With the pictures omitted, transcribe each line below exactly as it is.

++++++

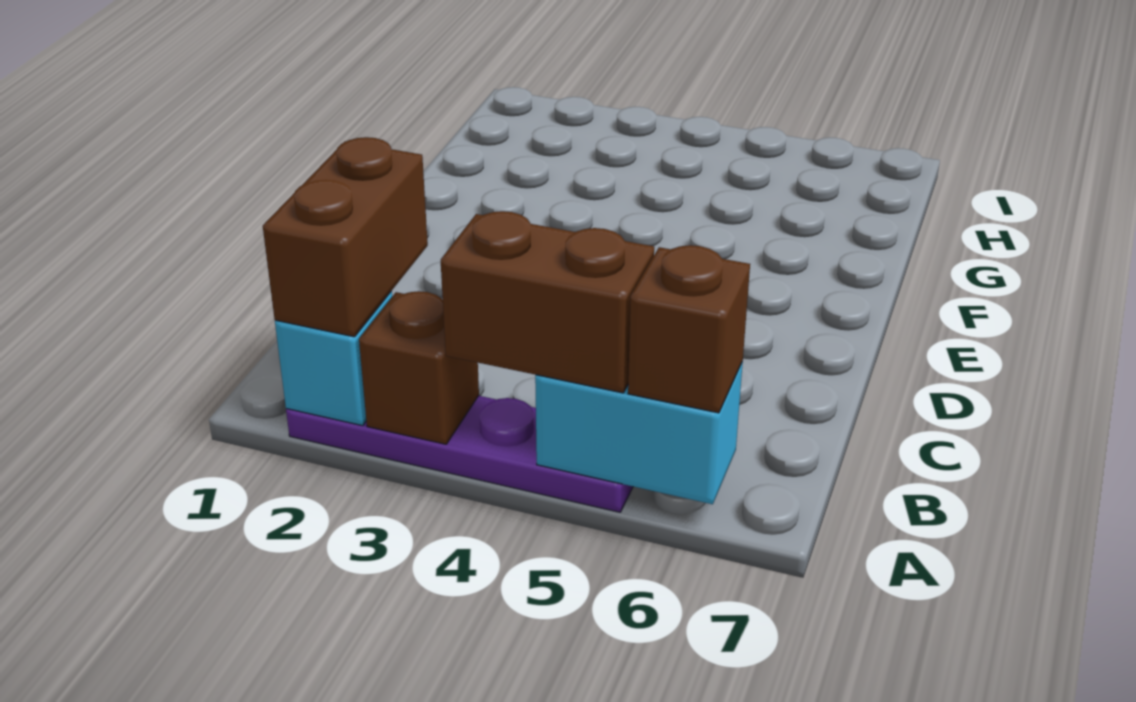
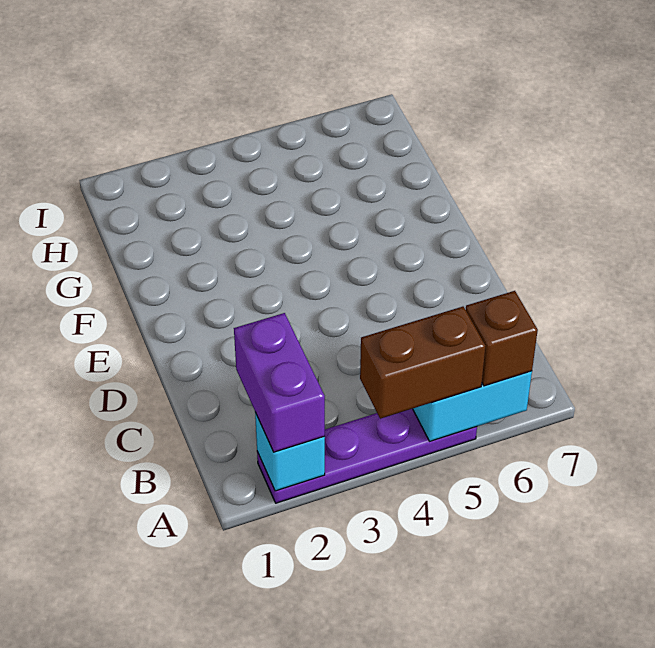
brown brick A2:B2 level 3 -> purple brick A2:B2 level 3
brown brick A3 level 2 -> none

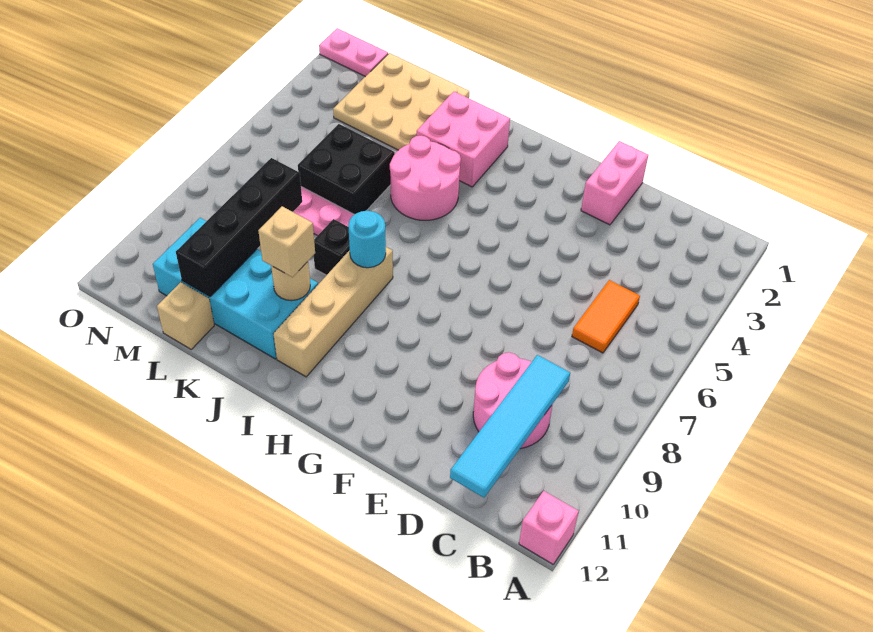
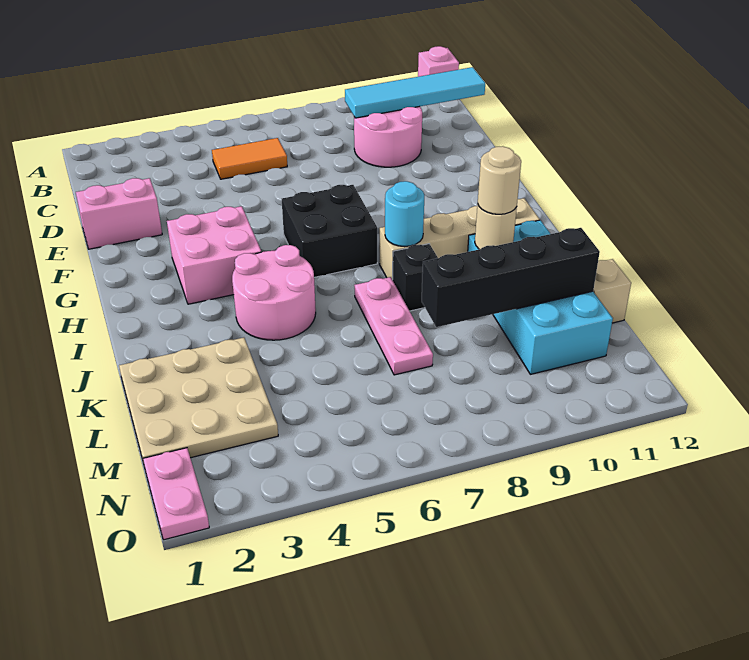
pink brick I2:J3 level 1 -> pink brick G3:H4 level 1
tan brick J10 level 3 -> tan round brick J10 level 3
black brick K5:L6 level 1 -> black brick G6:H7 level 1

++++++

**Written answer**
brown brick A2:B2 level 3 -> purple brick A2:B2 level 3
brown brick A3 level 2 -> none

pink brick I2:J3 level 1 -> pink brick G3:H4 level 1
tan brick J10 level 3 -> tan round brick J10 level 3
black brick K5:L6 level 1 -> black brick G6:H7 level 1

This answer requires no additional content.